EXCERPTED RECORDS section start

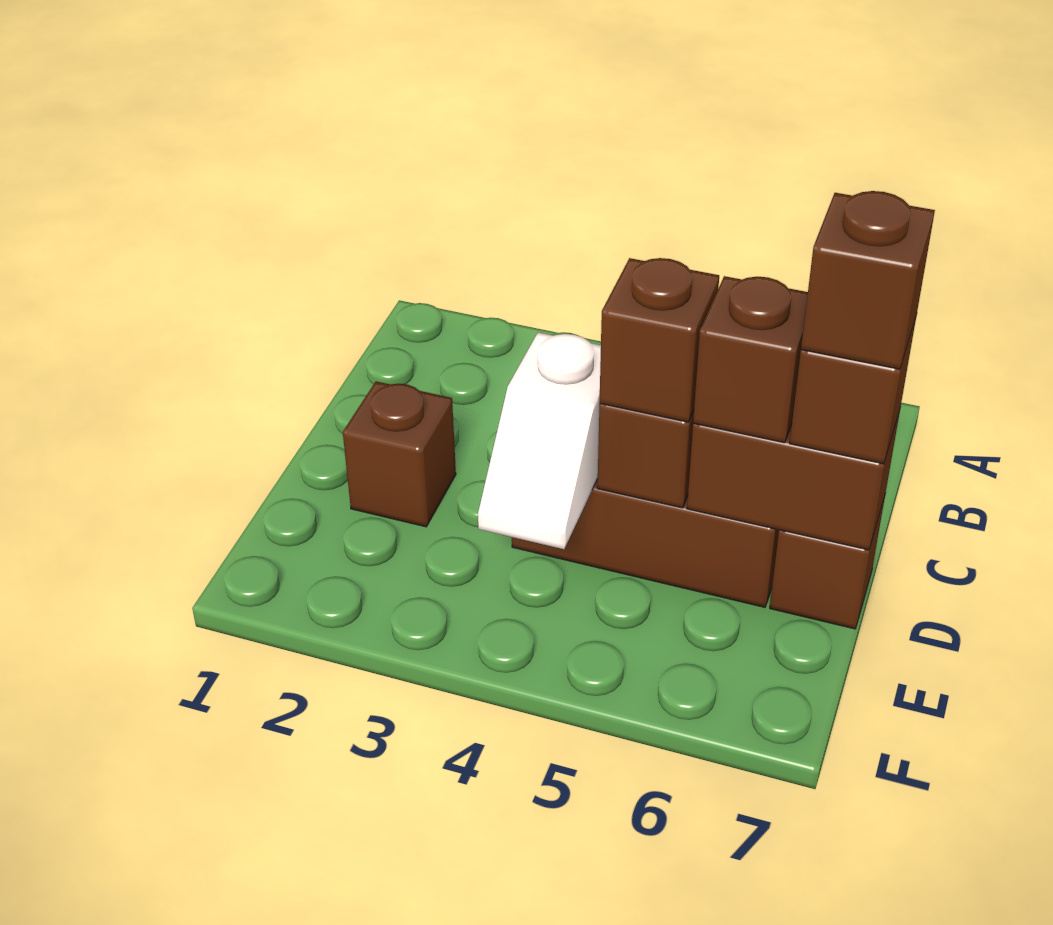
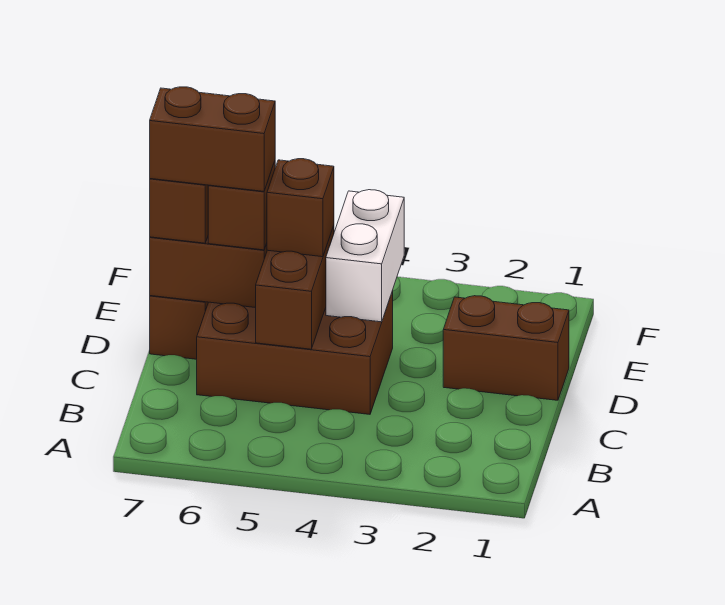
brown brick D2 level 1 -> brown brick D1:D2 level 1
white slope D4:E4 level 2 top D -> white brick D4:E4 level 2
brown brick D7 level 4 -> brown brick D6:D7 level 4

EXCERPTED RECORDS section end
EXCERPTED RECORDS section start

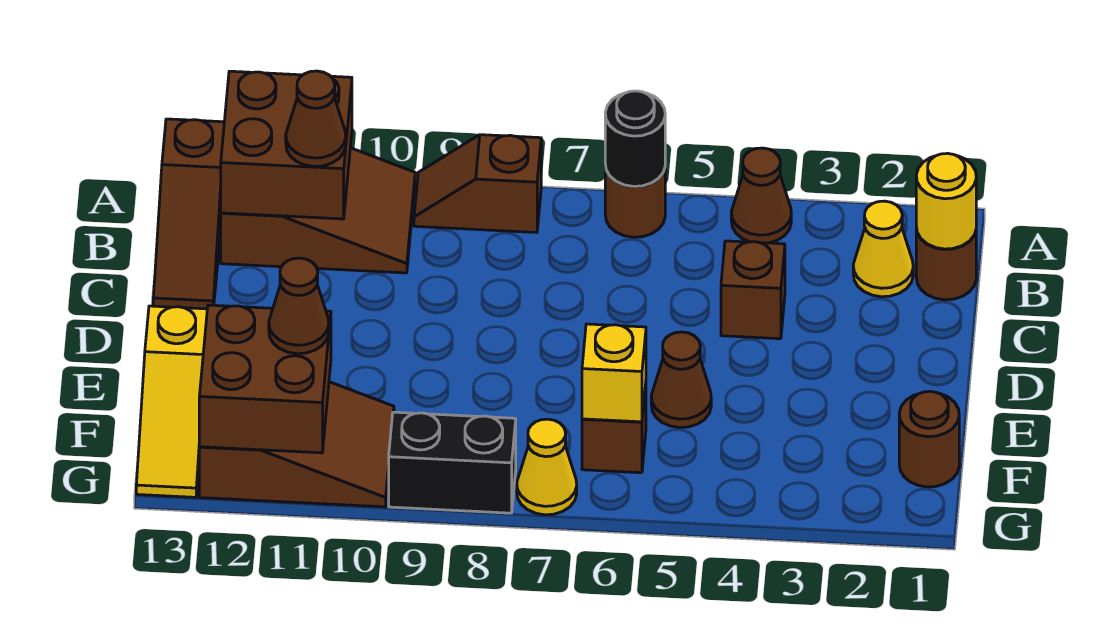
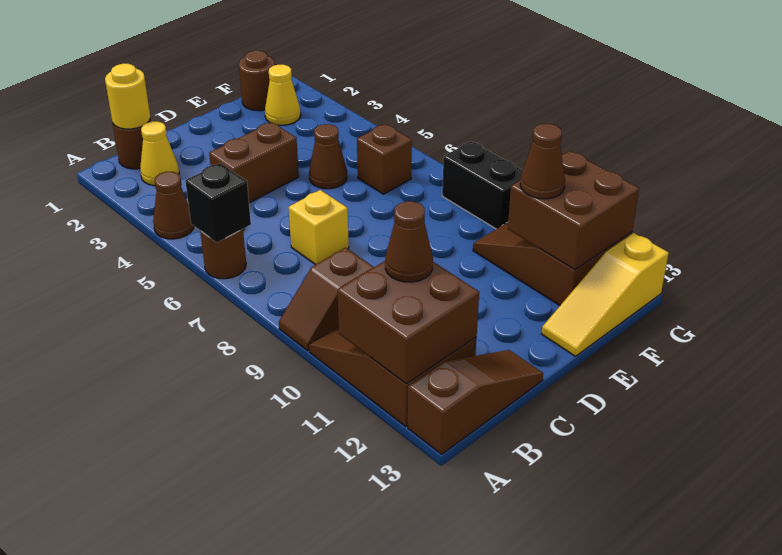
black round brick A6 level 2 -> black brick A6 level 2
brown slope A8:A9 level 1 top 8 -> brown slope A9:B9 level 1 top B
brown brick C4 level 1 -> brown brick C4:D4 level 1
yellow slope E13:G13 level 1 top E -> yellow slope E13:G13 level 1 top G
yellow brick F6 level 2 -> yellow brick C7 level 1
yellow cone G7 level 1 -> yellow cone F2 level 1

EXCERPTED RECORDS section end

Look for the string "yellow" in the listing above and copy every line holding it.

### SOLUTION FOR THIS TASK
yellow slope E13:G13 level 1 top E -> yellow slope E13:G13 level 1 top G
yellow brick F6 level 2 -> yellow brick C7 level 1
yellow cone G7 level 1 -> yellow cone F2 level 1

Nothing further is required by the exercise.